• [ASSIGNED TASK] When the line containing "DIGITS pin DIO: A0 -> none" is found in the data below, copy it and each line after it through the line containing "POT1 pin GND: 5V -> GND", exactly and with no others.

BEGIN

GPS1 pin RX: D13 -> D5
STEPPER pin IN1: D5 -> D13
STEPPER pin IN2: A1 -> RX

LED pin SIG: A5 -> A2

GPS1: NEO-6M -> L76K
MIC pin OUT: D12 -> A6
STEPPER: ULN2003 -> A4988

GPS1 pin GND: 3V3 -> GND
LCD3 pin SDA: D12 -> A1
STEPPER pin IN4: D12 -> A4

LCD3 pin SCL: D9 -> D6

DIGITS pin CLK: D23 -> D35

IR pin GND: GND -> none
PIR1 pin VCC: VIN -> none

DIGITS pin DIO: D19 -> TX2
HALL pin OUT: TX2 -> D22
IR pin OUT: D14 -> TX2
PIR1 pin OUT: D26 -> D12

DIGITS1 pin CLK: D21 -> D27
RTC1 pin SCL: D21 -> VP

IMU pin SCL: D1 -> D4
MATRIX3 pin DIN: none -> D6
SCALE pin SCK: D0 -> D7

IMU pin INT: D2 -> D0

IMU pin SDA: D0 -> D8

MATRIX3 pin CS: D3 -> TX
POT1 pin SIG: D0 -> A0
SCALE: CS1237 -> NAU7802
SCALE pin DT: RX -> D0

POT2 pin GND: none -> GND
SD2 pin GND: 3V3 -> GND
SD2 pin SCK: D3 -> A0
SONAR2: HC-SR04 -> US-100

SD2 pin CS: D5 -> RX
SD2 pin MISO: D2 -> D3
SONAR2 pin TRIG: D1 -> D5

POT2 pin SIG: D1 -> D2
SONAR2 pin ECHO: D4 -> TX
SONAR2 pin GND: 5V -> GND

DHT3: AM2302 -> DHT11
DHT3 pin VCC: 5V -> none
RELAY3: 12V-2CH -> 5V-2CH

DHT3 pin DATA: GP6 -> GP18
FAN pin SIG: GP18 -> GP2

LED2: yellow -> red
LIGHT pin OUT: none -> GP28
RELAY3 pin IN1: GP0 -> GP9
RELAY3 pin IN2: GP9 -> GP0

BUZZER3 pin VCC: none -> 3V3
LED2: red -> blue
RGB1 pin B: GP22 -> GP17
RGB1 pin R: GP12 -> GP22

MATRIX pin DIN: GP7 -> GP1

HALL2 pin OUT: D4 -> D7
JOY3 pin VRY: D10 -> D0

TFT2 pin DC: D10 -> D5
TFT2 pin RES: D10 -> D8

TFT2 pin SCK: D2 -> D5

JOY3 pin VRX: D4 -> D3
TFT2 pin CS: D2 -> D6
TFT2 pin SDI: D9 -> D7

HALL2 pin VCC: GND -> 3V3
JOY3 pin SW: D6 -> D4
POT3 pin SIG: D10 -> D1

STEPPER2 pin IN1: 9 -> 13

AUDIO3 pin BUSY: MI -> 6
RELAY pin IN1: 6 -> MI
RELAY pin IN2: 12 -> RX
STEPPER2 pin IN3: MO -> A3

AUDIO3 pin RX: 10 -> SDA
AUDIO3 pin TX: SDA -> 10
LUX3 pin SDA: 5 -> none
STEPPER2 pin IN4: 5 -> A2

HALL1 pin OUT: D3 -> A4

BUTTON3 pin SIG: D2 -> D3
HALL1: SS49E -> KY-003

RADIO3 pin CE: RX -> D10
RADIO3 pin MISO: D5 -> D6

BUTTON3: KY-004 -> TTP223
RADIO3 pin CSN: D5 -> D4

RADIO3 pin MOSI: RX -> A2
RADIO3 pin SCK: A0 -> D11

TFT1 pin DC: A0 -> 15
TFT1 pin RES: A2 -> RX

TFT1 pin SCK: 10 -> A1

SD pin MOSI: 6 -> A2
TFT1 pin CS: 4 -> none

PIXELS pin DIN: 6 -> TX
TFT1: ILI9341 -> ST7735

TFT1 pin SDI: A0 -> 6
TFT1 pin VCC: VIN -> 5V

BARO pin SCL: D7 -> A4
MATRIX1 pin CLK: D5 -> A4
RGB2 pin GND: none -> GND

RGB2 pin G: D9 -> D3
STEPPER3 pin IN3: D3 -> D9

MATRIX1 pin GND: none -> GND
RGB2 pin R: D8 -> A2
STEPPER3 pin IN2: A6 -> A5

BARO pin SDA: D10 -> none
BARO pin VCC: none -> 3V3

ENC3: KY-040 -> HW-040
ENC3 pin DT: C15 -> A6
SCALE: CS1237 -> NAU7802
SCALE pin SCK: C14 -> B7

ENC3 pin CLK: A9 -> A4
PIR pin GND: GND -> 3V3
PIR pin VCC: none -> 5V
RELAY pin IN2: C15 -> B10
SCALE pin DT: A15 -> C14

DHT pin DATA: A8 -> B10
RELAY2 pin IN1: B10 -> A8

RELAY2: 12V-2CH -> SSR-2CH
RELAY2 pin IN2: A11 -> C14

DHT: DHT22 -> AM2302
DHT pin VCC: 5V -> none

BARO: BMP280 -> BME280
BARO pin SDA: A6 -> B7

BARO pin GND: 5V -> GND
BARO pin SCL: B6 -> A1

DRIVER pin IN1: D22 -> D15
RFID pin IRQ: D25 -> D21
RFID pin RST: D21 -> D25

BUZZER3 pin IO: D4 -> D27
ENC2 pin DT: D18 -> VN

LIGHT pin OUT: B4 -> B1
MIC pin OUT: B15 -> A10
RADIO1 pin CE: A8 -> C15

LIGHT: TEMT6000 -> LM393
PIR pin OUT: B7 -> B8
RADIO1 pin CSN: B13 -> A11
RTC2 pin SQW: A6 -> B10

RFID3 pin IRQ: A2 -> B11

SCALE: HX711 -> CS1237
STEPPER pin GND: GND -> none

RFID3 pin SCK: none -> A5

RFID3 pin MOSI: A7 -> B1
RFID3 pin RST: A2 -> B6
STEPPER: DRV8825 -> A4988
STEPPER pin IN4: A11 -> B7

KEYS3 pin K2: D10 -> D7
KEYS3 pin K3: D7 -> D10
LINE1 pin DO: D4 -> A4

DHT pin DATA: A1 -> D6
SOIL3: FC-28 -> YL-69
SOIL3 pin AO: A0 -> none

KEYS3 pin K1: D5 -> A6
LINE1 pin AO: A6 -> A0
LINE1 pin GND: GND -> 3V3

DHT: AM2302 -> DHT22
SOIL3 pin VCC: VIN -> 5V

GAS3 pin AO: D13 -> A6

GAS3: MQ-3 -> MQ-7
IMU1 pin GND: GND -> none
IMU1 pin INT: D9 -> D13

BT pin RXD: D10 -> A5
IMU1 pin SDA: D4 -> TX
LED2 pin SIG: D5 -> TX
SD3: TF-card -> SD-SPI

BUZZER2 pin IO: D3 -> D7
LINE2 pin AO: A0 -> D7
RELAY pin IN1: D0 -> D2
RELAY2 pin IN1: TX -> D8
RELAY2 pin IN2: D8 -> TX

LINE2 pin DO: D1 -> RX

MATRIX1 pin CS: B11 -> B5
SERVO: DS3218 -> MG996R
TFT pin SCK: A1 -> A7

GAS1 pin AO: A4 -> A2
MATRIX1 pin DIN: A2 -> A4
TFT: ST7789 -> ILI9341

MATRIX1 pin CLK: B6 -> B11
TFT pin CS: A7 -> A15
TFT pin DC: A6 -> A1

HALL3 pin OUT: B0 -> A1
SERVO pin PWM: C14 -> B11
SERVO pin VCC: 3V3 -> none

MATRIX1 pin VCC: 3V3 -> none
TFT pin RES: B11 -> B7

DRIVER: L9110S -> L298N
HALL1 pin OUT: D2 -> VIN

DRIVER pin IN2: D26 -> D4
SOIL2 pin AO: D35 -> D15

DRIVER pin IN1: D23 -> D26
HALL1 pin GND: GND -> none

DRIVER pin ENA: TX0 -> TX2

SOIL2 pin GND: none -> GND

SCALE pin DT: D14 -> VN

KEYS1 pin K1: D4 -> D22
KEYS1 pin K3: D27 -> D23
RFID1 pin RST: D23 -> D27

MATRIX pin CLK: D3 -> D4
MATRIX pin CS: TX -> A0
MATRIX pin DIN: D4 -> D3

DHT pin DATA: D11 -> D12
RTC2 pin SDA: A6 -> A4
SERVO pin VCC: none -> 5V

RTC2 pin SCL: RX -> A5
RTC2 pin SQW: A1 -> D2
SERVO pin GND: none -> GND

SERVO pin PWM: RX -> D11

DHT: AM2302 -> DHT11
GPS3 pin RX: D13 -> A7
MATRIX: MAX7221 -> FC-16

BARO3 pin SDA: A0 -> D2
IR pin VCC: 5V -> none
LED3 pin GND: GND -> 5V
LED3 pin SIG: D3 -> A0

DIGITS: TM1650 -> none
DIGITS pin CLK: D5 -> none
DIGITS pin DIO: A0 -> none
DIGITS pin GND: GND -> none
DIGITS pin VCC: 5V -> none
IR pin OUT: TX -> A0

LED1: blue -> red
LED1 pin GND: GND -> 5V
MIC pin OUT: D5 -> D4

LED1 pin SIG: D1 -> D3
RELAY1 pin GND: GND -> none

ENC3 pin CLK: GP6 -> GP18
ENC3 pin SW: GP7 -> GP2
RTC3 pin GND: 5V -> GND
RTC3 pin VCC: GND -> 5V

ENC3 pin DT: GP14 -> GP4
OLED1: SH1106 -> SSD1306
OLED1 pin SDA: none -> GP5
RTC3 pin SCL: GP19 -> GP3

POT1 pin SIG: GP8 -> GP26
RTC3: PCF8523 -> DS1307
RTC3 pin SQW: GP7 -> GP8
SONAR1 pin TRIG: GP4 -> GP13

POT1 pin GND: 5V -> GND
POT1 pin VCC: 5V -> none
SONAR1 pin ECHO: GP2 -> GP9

END

• [ANSWER SPACE]
DIGITS pin DIO: A0 -> none
DIGITS pin GND: GND -> none
DIGITS pin VCC: 5V -> none
IR pin OUT: TX -> A0

LED1: blue -> red
LED1 pin GND: GND -> 5V
MIC pin OUT: D5 -> D4

LED1 pin SIG: D1 -> D3
RELAY1 pin GND: GND -> none

ENC3 pin CLK: GP6 -> GP18
ENC3 pin SW: GP7 -> GP2
RTC3 pin GND: 5V -> GND
RTC3 pin VCC: GND -> 5V

ENC3 pin DT: GP14 -> GP4
OLED1: SH1106 -> SSD1306
OLED1 pin SDA: none -> GP5
RTC3 pin SCL: GP19 -> GP3

POT1 pin SIG: GP8 -> GP26
RTC3: PCF8523 -> DS1307
RTC3 pin SQW: GP7 -> GP8
SONAR1 pin TRIG: GP4 -> GP13

POT1 pin GND: 5V -> GND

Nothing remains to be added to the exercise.